- **Your instructions**: Using the records that follow, tally the lines containing the word "switch" and state only the count.

- **Records for this task**:
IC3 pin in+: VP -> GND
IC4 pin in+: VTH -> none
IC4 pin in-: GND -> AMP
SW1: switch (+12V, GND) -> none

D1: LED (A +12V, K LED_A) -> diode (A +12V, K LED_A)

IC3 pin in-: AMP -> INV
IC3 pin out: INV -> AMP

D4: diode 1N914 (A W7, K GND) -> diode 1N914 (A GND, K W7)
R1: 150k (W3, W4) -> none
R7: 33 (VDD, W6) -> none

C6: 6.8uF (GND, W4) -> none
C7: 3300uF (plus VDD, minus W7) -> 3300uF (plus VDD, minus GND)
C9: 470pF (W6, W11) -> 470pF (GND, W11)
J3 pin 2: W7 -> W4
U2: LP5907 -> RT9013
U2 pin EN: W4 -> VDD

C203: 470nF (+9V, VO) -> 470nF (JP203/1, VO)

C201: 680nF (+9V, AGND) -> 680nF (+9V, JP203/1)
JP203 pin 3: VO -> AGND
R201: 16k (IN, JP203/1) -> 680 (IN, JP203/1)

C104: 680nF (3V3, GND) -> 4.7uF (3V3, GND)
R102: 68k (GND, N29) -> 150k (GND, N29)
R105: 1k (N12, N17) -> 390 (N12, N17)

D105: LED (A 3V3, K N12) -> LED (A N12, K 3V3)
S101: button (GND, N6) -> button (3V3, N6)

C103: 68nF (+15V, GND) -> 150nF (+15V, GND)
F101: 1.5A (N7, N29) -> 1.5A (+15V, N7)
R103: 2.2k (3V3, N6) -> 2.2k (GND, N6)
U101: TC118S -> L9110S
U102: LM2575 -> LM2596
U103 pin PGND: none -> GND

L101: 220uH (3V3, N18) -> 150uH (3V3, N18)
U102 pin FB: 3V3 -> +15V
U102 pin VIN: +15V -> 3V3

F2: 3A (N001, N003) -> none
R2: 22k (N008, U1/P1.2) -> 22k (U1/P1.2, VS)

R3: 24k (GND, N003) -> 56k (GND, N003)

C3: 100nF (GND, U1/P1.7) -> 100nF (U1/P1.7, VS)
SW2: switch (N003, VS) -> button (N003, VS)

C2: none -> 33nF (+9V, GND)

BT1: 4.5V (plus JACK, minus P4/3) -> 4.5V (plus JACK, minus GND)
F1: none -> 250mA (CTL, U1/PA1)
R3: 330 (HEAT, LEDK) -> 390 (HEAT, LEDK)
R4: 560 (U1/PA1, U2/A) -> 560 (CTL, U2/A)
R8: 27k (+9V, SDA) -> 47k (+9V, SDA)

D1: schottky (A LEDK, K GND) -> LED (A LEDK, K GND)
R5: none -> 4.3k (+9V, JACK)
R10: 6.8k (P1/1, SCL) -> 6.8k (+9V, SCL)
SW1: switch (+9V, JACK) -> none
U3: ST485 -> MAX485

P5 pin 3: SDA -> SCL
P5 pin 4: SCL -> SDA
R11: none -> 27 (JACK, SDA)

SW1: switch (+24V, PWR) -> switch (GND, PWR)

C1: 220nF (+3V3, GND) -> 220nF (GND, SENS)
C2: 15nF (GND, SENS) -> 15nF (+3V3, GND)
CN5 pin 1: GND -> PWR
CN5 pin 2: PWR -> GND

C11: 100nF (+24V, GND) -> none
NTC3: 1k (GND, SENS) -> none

- **Result of the task**: 4